▶ [Your task]
Each line from the one that contains "pos1: [407, 465, 458, 587]" down to the last line of the material should be retyped exactly as it stands.
------ Data records ------
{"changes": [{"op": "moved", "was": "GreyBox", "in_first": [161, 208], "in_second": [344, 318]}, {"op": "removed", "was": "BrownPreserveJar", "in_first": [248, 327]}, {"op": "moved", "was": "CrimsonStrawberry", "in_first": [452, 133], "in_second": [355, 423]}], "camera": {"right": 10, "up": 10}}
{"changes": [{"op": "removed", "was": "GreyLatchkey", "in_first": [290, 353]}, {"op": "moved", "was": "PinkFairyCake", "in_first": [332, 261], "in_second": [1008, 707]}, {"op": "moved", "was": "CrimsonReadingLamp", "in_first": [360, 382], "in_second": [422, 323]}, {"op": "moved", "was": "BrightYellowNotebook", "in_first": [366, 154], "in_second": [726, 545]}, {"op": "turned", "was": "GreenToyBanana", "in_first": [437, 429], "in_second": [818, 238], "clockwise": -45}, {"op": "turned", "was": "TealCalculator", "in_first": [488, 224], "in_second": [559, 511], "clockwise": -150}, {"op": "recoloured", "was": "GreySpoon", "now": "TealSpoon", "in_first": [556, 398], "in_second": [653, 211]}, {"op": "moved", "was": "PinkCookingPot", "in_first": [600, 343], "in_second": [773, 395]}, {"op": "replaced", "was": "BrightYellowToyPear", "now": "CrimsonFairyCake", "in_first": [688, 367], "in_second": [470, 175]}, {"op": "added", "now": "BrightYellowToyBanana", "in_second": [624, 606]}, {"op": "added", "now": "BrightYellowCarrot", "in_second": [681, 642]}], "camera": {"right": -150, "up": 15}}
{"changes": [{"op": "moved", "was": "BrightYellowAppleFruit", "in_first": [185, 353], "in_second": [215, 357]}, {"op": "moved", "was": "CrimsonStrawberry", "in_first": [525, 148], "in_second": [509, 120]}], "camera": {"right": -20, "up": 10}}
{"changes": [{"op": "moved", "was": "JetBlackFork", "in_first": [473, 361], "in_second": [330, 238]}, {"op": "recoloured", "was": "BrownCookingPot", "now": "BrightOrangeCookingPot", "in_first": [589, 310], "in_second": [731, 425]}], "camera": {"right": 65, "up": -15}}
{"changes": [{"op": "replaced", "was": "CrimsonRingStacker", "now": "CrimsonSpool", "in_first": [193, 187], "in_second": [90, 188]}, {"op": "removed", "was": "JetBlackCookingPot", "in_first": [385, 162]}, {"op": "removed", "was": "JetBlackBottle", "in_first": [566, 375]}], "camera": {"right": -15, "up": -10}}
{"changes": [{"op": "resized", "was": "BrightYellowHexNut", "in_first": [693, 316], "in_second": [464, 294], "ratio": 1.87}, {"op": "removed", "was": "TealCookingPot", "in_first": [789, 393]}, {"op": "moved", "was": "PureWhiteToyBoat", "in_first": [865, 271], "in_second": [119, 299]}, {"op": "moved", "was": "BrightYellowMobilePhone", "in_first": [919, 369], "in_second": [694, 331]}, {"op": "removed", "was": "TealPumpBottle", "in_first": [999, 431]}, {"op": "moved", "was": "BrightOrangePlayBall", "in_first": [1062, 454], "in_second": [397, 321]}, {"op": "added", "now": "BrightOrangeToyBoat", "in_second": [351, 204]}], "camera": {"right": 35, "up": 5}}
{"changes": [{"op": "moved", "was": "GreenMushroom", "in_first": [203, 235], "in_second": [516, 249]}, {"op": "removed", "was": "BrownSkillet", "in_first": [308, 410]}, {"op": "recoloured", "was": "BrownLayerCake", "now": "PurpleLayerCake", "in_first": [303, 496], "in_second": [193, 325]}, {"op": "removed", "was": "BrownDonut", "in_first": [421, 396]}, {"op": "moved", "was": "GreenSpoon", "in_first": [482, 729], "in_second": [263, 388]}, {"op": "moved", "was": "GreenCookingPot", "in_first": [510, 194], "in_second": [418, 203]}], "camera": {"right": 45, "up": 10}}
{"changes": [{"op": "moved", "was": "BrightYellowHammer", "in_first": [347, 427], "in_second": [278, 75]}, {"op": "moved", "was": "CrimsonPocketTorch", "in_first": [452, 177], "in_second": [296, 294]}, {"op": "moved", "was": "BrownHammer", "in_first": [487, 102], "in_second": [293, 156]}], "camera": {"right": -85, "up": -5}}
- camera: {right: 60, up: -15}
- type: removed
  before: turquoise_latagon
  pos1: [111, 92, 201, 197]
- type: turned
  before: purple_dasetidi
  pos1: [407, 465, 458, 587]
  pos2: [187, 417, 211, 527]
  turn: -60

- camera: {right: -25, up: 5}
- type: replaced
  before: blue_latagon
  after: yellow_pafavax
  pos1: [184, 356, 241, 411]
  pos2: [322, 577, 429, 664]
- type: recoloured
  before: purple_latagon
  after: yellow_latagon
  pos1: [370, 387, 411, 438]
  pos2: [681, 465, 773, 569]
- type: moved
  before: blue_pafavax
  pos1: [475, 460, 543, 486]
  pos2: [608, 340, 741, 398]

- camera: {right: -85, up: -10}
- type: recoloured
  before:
------
▶ [Response box]
  pos1: [407, 465, 458, 587]
  pos2: [187, 417, 211, 527]
  turn: -60

- camera: {right: -25, up: 5}
- type: replaced
  before: blue_latagon
  after: yellow_pafavax
  pos1: [184, 356, 241, 411]
  pos2: [322, 577, 429, 664]
- type: recoloured
  before: purple_latagon
  after: yellow_latagon
  pos1: [370, 387, 411, 438]
  pos2: [681, 465, 773, 569]
- type: moved
  before: blue_pafavax
  pos1: [475, 460, 543, 486]
  pos2: [608, 340, 741, 398]

- camera: {right: -85, up: -10}
- type: recoloured
  before:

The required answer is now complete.